> **DADOS APRESENTADOS**:
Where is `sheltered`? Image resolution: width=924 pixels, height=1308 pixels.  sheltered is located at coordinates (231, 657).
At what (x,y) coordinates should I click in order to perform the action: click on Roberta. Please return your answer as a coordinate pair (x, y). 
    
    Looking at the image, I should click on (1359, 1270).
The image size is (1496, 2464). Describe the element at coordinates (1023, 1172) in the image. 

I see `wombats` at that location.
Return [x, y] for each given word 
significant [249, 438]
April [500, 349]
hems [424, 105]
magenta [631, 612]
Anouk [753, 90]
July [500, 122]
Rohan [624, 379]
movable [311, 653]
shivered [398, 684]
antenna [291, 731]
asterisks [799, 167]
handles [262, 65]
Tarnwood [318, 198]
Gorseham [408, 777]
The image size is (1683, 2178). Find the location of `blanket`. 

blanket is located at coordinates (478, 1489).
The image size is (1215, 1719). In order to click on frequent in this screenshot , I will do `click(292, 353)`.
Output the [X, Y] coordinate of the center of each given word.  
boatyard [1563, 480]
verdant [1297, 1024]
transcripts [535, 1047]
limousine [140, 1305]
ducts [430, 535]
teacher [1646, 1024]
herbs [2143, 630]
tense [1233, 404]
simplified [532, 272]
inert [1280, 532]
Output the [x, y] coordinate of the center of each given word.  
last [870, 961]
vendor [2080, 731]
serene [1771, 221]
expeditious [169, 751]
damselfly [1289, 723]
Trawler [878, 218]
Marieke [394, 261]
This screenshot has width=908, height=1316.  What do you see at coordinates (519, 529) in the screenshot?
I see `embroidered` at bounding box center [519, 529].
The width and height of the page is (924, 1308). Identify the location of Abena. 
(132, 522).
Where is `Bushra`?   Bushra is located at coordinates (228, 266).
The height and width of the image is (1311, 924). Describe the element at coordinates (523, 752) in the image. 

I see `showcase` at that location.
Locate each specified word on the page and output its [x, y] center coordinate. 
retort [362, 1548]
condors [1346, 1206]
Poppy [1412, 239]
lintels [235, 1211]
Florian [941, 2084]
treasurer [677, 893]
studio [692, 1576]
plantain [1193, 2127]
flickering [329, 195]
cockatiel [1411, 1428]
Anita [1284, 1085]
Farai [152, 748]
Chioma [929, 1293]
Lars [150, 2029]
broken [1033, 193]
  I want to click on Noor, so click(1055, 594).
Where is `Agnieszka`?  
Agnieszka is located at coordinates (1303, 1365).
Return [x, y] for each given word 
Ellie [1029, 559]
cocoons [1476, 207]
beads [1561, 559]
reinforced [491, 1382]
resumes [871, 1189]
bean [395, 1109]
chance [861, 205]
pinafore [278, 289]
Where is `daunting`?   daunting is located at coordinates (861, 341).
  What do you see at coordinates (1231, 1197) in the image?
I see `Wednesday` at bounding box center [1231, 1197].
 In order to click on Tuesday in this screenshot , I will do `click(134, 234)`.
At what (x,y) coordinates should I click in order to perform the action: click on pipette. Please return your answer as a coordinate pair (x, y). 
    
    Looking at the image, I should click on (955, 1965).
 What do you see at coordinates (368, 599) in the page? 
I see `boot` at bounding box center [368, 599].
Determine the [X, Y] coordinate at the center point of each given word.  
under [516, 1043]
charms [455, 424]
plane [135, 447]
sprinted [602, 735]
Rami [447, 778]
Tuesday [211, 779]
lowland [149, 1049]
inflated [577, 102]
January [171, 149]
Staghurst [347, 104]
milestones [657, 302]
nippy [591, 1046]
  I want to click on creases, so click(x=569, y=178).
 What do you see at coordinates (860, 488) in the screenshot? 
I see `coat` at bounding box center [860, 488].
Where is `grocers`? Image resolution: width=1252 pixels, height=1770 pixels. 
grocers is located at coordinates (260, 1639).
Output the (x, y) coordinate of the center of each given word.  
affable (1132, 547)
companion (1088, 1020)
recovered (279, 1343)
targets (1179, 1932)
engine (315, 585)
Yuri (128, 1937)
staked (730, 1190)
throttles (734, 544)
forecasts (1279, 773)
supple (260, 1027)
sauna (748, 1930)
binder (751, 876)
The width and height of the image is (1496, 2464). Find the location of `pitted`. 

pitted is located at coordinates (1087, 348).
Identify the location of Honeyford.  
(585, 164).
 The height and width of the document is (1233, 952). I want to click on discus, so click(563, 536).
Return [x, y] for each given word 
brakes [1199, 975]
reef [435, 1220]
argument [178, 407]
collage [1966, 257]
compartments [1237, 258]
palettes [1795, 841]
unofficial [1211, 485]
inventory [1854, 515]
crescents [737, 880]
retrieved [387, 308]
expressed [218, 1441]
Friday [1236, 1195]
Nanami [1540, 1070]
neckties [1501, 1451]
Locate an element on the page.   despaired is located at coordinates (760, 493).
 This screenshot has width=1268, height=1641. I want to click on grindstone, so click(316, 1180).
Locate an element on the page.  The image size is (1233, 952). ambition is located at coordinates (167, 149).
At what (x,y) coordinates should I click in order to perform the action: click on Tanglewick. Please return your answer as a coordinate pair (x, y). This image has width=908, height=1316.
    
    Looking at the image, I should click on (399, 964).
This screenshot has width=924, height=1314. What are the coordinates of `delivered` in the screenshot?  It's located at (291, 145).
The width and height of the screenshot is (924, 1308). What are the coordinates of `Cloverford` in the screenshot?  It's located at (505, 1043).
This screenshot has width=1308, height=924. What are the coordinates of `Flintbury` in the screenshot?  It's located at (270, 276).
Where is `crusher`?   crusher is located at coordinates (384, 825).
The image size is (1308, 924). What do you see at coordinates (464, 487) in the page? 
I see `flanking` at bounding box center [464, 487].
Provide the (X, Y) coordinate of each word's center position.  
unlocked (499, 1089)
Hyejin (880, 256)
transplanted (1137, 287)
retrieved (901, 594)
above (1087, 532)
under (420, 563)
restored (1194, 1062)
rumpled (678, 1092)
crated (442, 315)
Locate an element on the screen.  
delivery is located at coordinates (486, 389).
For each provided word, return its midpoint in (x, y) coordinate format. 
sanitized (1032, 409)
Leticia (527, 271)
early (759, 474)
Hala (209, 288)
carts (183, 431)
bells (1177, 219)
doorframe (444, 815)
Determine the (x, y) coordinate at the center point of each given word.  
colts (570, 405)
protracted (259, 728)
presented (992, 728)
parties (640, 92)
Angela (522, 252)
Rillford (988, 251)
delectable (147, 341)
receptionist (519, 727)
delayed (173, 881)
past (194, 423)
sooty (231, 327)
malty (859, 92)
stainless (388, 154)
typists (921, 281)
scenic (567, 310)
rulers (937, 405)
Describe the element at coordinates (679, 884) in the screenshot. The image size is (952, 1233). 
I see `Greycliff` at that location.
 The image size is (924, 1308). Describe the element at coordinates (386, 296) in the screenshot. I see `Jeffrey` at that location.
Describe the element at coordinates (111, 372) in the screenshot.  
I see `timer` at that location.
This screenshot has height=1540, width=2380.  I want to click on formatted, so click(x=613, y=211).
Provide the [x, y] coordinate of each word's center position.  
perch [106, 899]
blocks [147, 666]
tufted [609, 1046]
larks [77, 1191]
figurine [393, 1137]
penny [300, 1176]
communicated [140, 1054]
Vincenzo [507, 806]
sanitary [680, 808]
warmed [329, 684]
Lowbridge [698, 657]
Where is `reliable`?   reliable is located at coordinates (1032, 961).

> **INSTRUÇÕES**:
Atualize a listagem inteira, substituindo "Roberta" por "Rosa" e mantendo todo o restante sem alteração.

> **RESULTADO DA TAREFA**:
Where is `sheltered`? Image resolution: width=924 pixels, height=1308 pixels.  sheltered is located at coordinates (231, 657).
At what (x,y) coordinates should I click in order to perform the action: click on Rosa. Please return your answer as a coordinate pair (x, y). 
    
    Looking at the image, I should click on (1359, 1270).
The image size is (1496, 2464). Describe the element at coordinates (1023, 1172) in the image. 

I see `wombats` at that location.
Return [x, y] for each given word 
significant [249, 438]
April [500, 349]
hems [424, 105]
magenta [631, 612]
Anouk [753, 90]
July [500, 122]
Rohan [624, 379]
movable [311, 653]
shivered [398, 684]
antenna [291, 731]
asterisks [799, 167]
handles [262, 65]
Tarnwood [318, 198]
Gorseham [408, 777]
The image size is (1683, 2178). Find the location of `blanket`. 

blanket is located at coordinates (478, 1489).
The image size is (1215, 1719). In order to click on frequent in this screenshot , I will do `click(292, 353)`.
Output the [X, Y] coordinate of the center of each given word.  
boatyard [1563, 480]
verdant [1297, 1024]
transcripts [535, 1047]
limousine [140, 1305]
ducts [430, 535]
teacher [1646, 1024]
herbs [2143, 630]
tense [1233, 404]
simplified [532, 272]
inert [1280, 532]
Output the [x, y] coordinate of the center of each given word.  
last [870, 961]
vendor [2080, 731]
serene [1771, 221]
expeditious [169, 751]
damselfly [1289, 723]
Trawler [878, 218]
Marieke [394, 261]
This screenshot has width=908, height=1316.  What do you see at coordinates (519, 529) in the screenshot?
I see `embroidered` at bounding box center [519, 529].
The width and height of the page is (924, 1308). Identify the location of Abena. 
(132, 522).
Where is `Bushra`?   Bushra is located at coordinates (228, 266).
The height and width of the image is (1311, 924). Describe the element at coordinates (523, 752) in the image. 

I see `showcase` at that location.
Locate each specified word on the page and output its [x, y] center coordinate. 
retort [362, 1548]
condors [1346, 1206]
Poppy [1412, 239]
lintels [235, 1211]
Florian [941, 2084]
treasurer [677, 893]
studio [692, 1576]
plantain [1193, 2127]
flickering [329, 195]
cockatiel [1411, 1428]
Anita [1284, 1085]
Farai [152, 748]
Chioma [929, 1293]
Lars [150, 2029]
broken [1033, 193]
  I want to click on Noor, so click(1055, 594).
Where is `Agnieszka`?  
Agnieszka is located at coordinates (1303, 1365).
Return [x, y] for each given word 
Ellie [1029, 559]
cocoons [1476, 207]
beads [1561, 559]
reinforced [491, 1382]
resumes [871, 1189]
bean [395, 1109]
chance [861, 205]
pinafore [278, 289]
Where is `daunting`?   daunting is located at coordinates (861, 341).
  What do you see at coordinates (1231, 1197) in the image?
I see `Wednesday` at bounding box center [1231, 1197].
 In order to click on Tuesday in this screenshot , I will do `click(134, 234)`.
At what (x,y) coordinates should I click in order to perform the action: click on pipette. Please return your answer as a coordinate pair (x, y). 
    
    Looking at the image, I should click on (955, 1965).
 What do you see at coordinates (368, 599) in the page? 
I see `boot` at bounding box center [368, 599].
Determine the [X, Y] coordinate at the center point of each given word.  
under [516, 1043]
charms [455, 424]
plane [135, 447]
sprinted [602, 735]
Rami [447, 778]
Tuesday [211, 779]
lowland [149, 1049]
inflated [577, 102]
January [171, 149]
Staghurst [347, 104]
milestones [657, 302]
nippy [591, 1046]
  I want to click on creases, so click(x=569, y=178).
 What do you see at coordinates (860, 488) in the screenshot? 
I see `coat` at bounding box center [860, 488].
Where is `grocers`? Image resolution: width=1252 pixels, height=1770 pixels. 
grocers is located at coordinates (260, 1639).
Output the (x, y) coordinate of the center of each given word.  
affable (1132, 547)
companion (1088, 1020)
recovered (279, 1343)
targets (1179, 1932)
engine (315, 585)
Yuri (128, 1937)
staked (730, 1190)
throttles (734, 544)
forecasts (1279, 773)
supple (260, 1027)
sauna (748, 1930)
binder (751, 876)
The width and height of the image is (1496, 2464). Find the location of `pitted`. 

pitted is located at coordinates (1087, 348).
Identify the location of Honeyford.  
(585, 164).
 The height and width of the document is (1233, 952). I want to click on discus, so click(563, 536).
Return [x, y] for each given word 
brakes [1199, 975]
reef [435, 1220]
argument [178, 407]
collage [1966, 257]
compartments [1237, 258]
palettes [1795, 841]
unofficial [1211, 485]
inventory [1854, 515]
crescents [737, 880]
retrieved [387, 308]
expressed [218, 1441]
Friday [1236, 1195]
Nanami [1540, 1070]
neckties [1501, 1451]
Locate an element on the page.   despaired is located at coordinates (760, 493).
 This screenshot has width=1268, height=1641. I want to click on grindstone, so click(316, 1180).
Locate an element on the page.  The image size is (1233, 952). ambition is located at coordinates (167, 149).
At what (x,y) coordinates should I click in order to perform the action: click on Tanglewick. Please return your answer as a coordinate pair (x, y). This image has width=908, height=1316.
    
    Looking at the image, I should click on (399, 964).
This screenshot has width=924, height=1314. What are the coordinates of `delivered` in the screenshot?  It's located at (291, 145).
The width and height of the screenshot is (924, 1308). What are the coordinates of `Cloverford` in the screenshot?  It's located at (505, 1043).
This screenshot has width=1308, height=924. What are the coordinates of `Flintbury` in the screenshot?  It's located at (270, 276).
Where is `crusher`?   crusher is located at coordinates (384, 825).
The image size is (1308, 924). What do you see at coordinates (464, 487) in the page? 
I see `flanking` at bounding box center [464, 487].
Provide the (X, Y) coordinate of each word's center position.  
unlocked (499, 1089)
Hyejin (880, 256)
transplanted (1137, 287)
retrieved (901, 594)
above (1087, 532)
under (420, 563)
restored (1194, 1062)
rumpled (678, 1092)
crated (442, 315)
Locate an element on the screen.  
delivery is located at coordinates (486, 389).
For each provided word, return its midpoint in (x, y) coordinate format. 
sanitized (1032, 409)
Leticia (527, 271)
early (759, 474)
Hala (209, 288)
carts (183, 431)
bells (1177, 219)
doorframe (444, 815)
Determine the (x, y) coordinate at the center point of each given word.  
colts (570, 405)
protracted (259, 728)
presented (992, 728)
parties (640, 92)
Angela (522, 252)
Rillford (988, 251)
delectable (147, 341)
receptionist (519, 727)
delayed (173, 881)
past (194, 423)
sooty (231, 327)
malty (859, 92)
stainless (388, 154)
typists (921, 281)
scenic (567, 310)
rulers (937, 405)
Describe the element at coordinates (679, 884) in the screenshot. The image size is (952, 1233). 
I see `Greycliff` at that location.
 The image size is (924, 1308). Describe the element at coordinates (386, 296) in the screenshot. I see `Jeffrey` at that location.
Describe the element at coordinates (111, 372) in the screenshot.  
I see `timer` at that location.
This screenshot has height=1540, width=2380.  I want to click on formatted, so click(x=613, y=211).
Provide the [x, y] coordinate of each word's center position.  
perch [106, 899]
blocks [147, 666]
tufted [609, 1046]
larks [77, 1191]
figurine [393, 1137]
penny [300, 1176]
communicated [140, 1054]
Vincenzo [507, 806]
sanitary [680, 808]
warmed [329, 684]
Lowbridge [698, 657]
Where is `reliable`?   reliable is located at coordinates (1032, 961).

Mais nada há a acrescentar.